PROVIDED DATA –
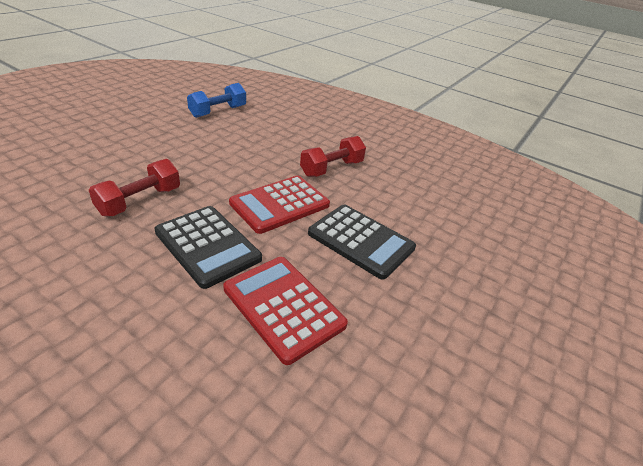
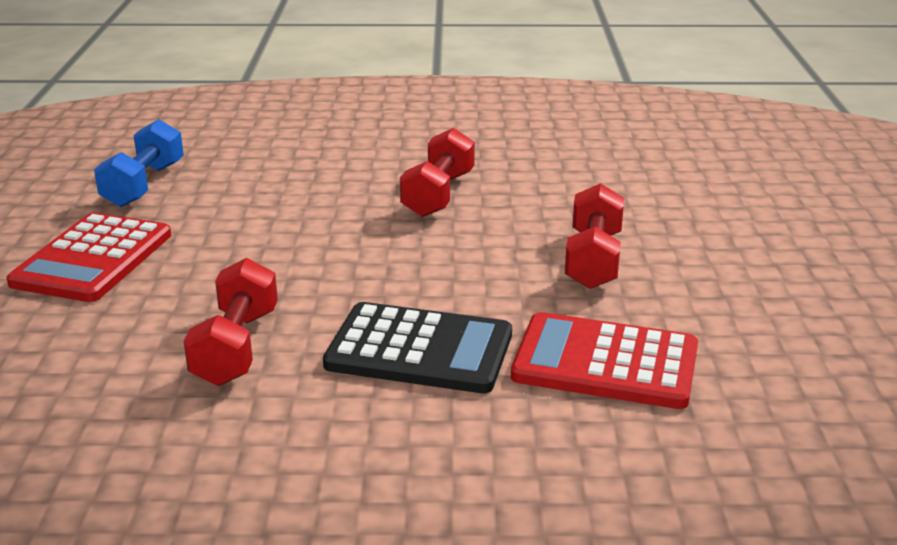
camera: 30 degrees left, 10 degrees down
(280, 204) = (437, 265): red calculator -> red calculator (93, 259)
(361, 241) = (593, 259): black calculator -> red dumbbell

WORK ORDER – Retype all the data exactly, please, without pictures.

EXERCISE RESULT –
camera: 30 degrees left, 10 degrees down
(280, 204) = (437, 265): red calculator -> red calculator (93, 259)
(361, 241) = (593, 259): black calculator -> red dumbbell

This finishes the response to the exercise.